----- Exercise material -----
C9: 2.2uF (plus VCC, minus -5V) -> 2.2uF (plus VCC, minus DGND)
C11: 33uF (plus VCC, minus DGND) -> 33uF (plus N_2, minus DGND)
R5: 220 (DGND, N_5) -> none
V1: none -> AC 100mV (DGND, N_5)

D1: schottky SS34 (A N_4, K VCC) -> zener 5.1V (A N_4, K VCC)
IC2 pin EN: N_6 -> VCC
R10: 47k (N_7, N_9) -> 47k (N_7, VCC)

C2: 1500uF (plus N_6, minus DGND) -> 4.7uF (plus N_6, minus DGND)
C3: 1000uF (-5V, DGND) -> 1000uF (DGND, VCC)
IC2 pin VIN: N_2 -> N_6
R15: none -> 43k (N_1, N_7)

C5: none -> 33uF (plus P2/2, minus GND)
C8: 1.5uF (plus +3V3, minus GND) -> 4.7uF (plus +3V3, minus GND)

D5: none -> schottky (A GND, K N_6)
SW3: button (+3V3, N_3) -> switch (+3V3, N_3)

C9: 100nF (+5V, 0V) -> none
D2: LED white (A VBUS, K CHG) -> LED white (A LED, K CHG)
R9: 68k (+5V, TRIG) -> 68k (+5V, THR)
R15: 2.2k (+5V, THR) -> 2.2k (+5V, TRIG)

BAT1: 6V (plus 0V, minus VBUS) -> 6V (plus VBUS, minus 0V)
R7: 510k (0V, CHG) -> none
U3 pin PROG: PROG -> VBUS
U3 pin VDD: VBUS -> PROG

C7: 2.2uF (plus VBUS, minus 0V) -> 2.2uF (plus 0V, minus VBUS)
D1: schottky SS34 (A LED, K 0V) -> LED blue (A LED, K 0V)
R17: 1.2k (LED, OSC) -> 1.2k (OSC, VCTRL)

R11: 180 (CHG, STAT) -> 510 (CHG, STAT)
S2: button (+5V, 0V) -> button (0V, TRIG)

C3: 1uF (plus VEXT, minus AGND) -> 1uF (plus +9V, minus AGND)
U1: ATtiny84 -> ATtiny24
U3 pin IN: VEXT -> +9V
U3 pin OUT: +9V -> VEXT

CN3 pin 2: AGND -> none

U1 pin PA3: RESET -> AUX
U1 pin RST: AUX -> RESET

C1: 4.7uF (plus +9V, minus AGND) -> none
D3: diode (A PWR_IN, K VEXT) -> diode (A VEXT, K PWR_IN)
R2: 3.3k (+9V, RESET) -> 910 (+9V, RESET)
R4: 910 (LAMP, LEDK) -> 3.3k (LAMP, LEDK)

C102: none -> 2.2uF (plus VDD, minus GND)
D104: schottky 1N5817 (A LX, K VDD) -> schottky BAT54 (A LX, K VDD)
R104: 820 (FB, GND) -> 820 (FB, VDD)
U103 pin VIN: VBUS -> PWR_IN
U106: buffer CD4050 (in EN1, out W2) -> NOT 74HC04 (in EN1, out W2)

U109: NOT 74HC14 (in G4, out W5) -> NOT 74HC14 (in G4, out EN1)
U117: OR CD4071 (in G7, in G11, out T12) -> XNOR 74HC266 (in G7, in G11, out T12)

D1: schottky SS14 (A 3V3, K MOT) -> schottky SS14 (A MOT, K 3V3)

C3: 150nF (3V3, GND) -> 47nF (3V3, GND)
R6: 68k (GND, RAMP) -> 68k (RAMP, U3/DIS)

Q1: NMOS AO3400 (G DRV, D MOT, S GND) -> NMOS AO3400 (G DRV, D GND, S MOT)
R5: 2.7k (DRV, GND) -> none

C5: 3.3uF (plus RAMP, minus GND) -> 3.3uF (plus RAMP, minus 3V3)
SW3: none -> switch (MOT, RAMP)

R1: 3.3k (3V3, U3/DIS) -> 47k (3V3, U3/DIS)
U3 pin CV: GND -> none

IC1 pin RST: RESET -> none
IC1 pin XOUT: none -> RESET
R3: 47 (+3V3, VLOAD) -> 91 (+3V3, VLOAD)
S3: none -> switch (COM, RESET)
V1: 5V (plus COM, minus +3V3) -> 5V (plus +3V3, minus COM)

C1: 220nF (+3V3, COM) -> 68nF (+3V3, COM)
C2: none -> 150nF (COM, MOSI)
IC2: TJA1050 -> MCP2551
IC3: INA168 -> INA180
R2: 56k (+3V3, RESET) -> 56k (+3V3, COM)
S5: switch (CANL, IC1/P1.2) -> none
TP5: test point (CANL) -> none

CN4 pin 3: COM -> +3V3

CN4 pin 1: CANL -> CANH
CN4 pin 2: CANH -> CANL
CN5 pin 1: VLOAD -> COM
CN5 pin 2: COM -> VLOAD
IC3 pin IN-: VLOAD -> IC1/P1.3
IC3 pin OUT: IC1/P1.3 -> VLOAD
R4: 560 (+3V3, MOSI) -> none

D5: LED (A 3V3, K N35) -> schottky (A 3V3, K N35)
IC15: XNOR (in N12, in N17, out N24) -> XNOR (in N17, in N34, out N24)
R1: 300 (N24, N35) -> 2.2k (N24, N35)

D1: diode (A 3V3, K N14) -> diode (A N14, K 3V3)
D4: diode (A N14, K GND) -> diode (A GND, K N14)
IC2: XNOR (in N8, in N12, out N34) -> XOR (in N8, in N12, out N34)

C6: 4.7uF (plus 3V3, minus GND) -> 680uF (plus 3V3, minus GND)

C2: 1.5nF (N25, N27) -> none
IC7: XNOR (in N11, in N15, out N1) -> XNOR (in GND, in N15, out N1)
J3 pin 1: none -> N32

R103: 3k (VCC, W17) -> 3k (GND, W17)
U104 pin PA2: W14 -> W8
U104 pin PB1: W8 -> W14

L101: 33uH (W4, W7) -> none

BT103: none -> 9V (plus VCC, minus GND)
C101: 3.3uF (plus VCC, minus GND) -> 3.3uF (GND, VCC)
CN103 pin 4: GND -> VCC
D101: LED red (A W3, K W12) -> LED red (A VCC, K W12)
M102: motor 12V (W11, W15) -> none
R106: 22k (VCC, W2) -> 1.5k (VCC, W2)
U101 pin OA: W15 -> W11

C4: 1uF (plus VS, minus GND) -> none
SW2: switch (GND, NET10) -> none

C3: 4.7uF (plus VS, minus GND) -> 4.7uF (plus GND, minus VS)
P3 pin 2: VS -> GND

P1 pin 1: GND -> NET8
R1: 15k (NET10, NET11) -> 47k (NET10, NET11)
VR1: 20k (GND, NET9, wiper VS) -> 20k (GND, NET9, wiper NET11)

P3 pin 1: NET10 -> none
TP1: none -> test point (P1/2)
-----
Find the line with "R4: 910 (LAMP, LEDK) -> 3.3k (LAMP, LEDK)" in the material above. Reproduce it and each line after it up to and including the line with "U109: NOT 74HC14".

> _Finished task_
R4: 910 (LAMP, LEDK) -> 3.3k (LAMP, LEDK)

C102: none -> 2.2uF (plus VDD, minus GND)
D104: schottky 1N5817 (A LX, K VDD) -> schottky BAT54 (A LX, K VDD)
R104: 820 (FB, GND) -> 820 (FB, VDD)
U103 pin VIN: VBUS -> PWR_IN
U106: buffer CD4050 (in EN1, out W2) -> NOT 74HC04 (in EN1, out W2)

U109: NOT 74HC14 (in G4, out W5) -> NOT 74HC14 (in G4, out EN1)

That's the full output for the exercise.